- PROBLEM DETAILS -
Where a line in the listing contains the string "brown", copy that line out.

- STUDY MATERIAL -
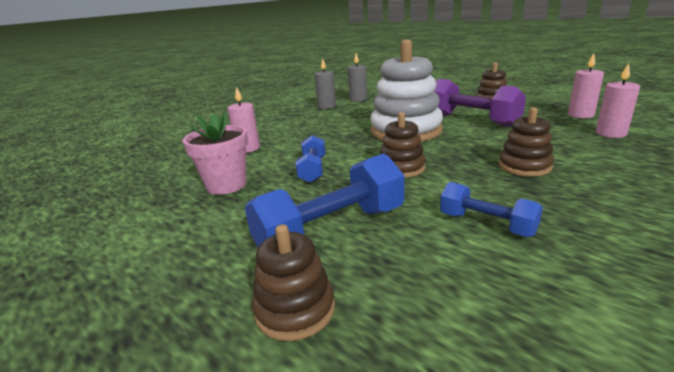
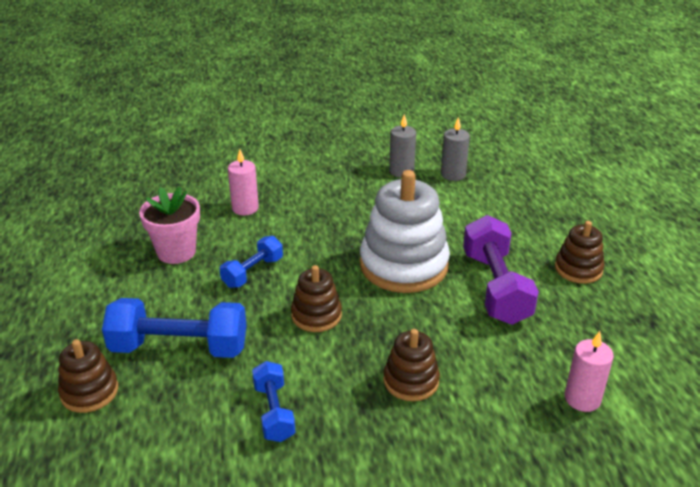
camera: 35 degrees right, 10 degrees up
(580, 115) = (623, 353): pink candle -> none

--

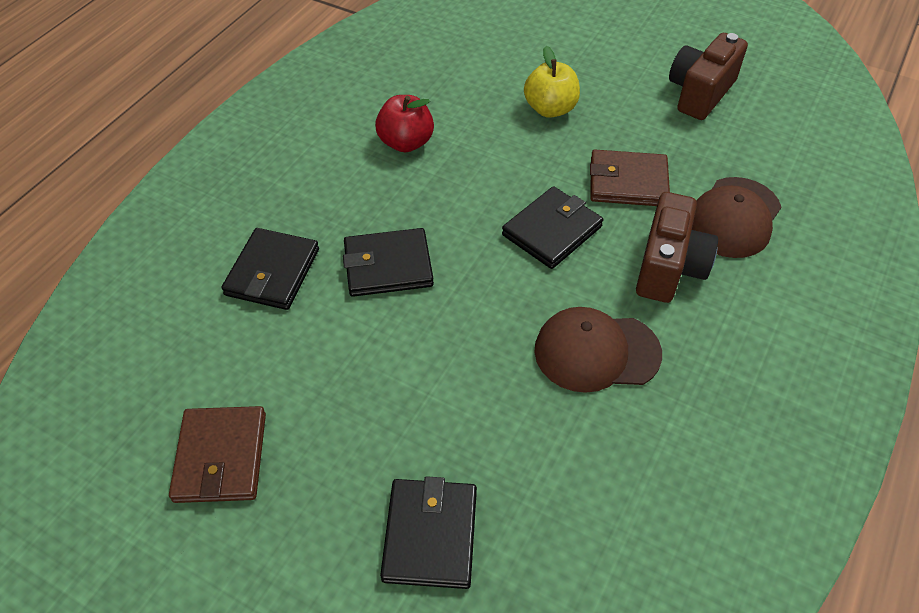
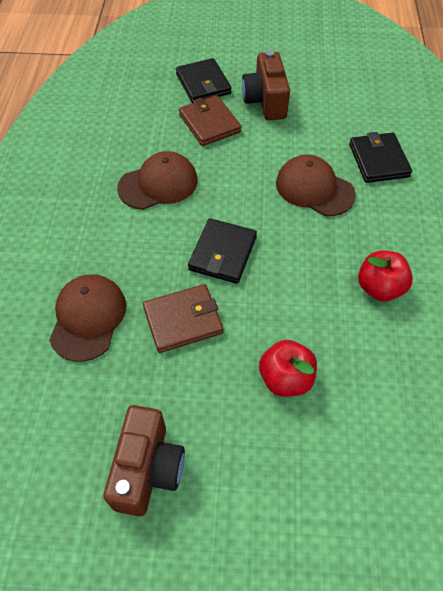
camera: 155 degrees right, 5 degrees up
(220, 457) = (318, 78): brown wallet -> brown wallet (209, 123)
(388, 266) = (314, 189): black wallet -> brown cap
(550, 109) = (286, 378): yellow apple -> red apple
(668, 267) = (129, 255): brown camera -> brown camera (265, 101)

- ANSWER SECTION -
(220, 457) = (318, 78): brown wallet -> brown wallet (209, 123)
(388, 266) = (314, 189): black wallet -> brown cap
(668, 267) = (129, 255): brown camera -> brown camera (265, 101)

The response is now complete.